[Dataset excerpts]
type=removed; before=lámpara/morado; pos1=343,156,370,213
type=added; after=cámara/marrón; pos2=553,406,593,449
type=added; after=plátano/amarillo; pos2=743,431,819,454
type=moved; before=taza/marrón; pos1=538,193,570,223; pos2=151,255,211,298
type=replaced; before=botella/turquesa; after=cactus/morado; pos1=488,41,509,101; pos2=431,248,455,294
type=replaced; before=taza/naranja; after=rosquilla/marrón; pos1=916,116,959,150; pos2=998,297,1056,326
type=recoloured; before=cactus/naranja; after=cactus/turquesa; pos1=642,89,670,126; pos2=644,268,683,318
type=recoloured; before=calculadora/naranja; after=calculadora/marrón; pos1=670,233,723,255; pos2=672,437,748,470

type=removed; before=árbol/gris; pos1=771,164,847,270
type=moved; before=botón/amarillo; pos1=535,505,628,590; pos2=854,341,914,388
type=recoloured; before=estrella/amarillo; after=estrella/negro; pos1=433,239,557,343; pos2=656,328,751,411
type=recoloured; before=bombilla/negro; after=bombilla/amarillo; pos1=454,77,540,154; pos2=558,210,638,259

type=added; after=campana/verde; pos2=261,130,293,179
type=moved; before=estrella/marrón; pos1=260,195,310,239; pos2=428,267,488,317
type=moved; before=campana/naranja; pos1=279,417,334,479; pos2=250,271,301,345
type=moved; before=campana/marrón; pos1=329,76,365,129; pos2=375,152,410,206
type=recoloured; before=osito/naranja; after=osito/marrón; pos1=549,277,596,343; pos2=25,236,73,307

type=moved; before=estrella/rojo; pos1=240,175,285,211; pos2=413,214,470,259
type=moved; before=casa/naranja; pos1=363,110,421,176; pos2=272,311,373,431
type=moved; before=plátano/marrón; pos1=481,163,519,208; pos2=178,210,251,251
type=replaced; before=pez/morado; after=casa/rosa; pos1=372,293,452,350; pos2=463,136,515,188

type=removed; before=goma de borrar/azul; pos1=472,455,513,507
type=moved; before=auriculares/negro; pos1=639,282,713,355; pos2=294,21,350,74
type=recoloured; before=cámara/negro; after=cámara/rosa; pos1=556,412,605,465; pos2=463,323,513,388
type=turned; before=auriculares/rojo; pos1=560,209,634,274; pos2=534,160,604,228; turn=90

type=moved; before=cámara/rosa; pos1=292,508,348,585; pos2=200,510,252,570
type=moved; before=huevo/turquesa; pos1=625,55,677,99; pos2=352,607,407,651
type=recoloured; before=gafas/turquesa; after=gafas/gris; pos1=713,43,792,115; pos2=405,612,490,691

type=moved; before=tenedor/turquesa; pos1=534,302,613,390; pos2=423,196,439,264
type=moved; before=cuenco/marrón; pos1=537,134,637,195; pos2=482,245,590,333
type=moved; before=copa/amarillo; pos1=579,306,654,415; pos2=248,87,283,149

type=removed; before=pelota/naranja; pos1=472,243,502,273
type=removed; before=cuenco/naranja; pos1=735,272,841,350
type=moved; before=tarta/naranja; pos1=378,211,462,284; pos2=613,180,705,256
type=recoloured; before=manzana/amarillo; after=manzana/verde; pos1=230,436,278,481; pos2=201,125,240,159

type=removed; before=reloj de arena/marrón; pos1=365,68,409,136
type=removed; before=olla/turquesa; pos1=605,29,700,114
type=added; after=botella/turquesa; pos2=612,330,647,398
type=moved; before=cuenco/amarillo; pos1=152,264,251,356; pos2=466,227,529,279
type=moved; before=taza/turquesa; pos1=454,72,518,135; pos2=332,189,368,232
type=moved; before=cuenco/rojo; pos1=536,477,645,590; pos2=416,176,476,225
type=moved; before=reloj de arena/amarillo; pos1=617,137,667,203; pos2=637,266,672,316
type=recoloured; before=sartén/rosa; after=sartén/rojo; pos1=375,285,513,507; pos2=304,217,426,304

• **Directions for this task**
Look back at the entries above. Retype the line with "type=replaced; before=botella/turquesa; after=cactus/morado;", the line with "type=recoloured; before=cactus/naranja; after=cactus/turquesa;", and all lines in between.

• **Answer space**
type=replaced; before=botella/turquesa; after=cactus/morado; pos1=488,41,509,101; pos2=431,248,455,294
type=replaced; before=taza/naranja; after=rosquilla/marrón; pos1=916,116,959,150; pos2=998,297,1056,326
type=recoloured; before=cactus/naranja; after=cactus/turquesa; pos1=642,89,670,126; pos2=644,268,683,318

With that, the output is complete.